**Brief:** With the line containing "none -> tan plate F9 level 1" as the starting point, write out each line exactly through the final line of the listing, both ends included.

**Records shown:**
^^^^^^^^

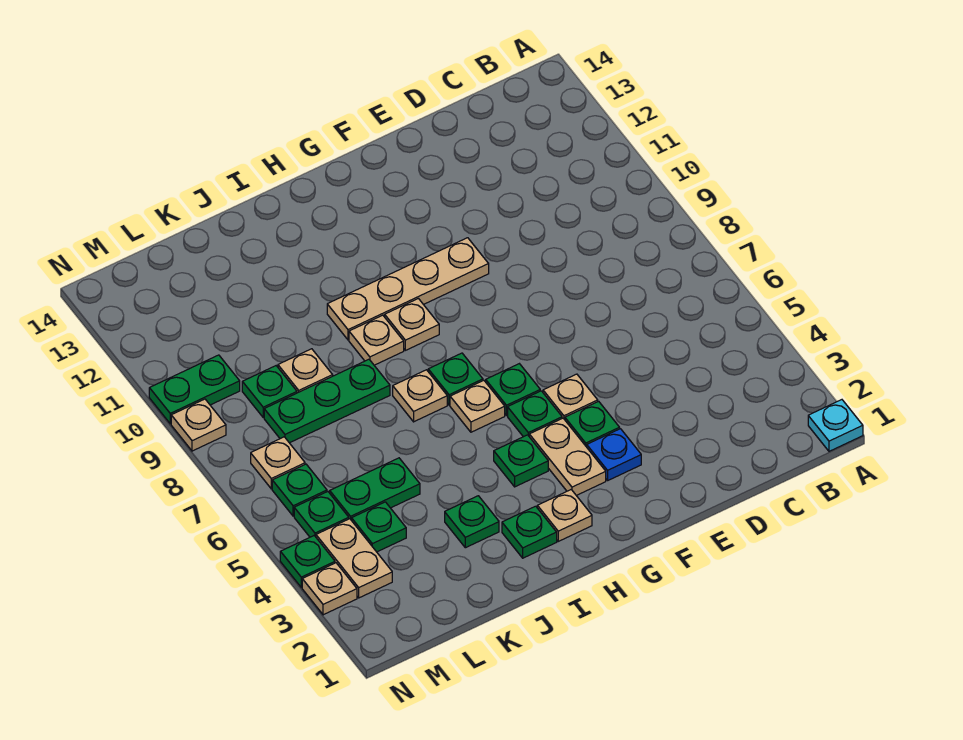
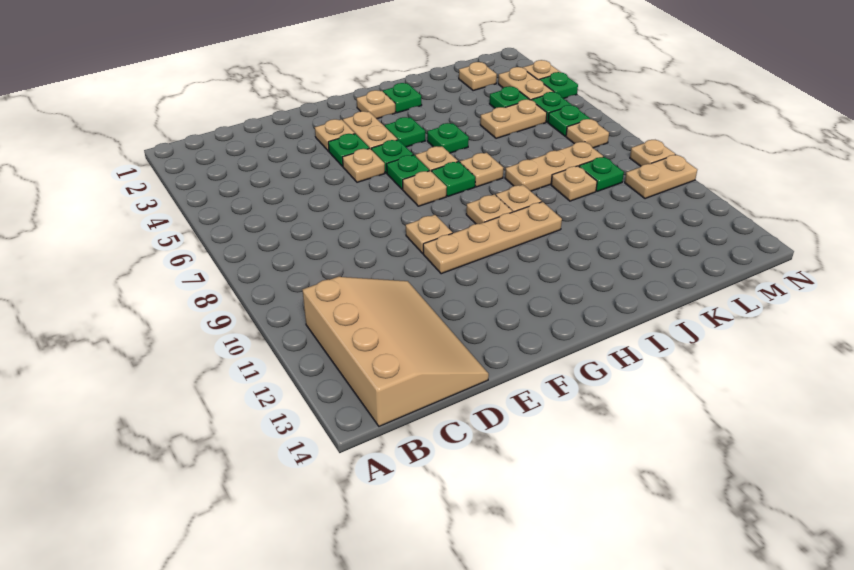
cyan plate A1 level 1 -> none
none -> tan slope B11:D14 level 1 top B
blue plate F3 level 1 -> tan plate F3 level 1
none -> tan plate F9 level 1
none -> tan plate G7 level 1
green plate J3 level 1 -> green plate I5 level 1
green plate J8:L8 level 1 -> tan plate J8:L8 level 1
green plate K5:L5 level 1 -> tan plate K5:L5 level 1
none -> tan plate L2 level 1
green plate M10:N10 level 1 -> tan plate M10:N10 level 1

^^^^^^^^

**Exercise output:**
none -> tan plate F9 level 1
none -> tan plate G7 level 1
green plate J3 level 1 -> green plate I5 level 1
green plate J8:L8 level 1 -> tan plate J8:L8 level 1
green plate K5:L5 level 1 -> tan plate K5:L5 level 1
none -> tan plate L2 level 1
green plate M10:N10 level 1 -> tan plate M10:N10 level 1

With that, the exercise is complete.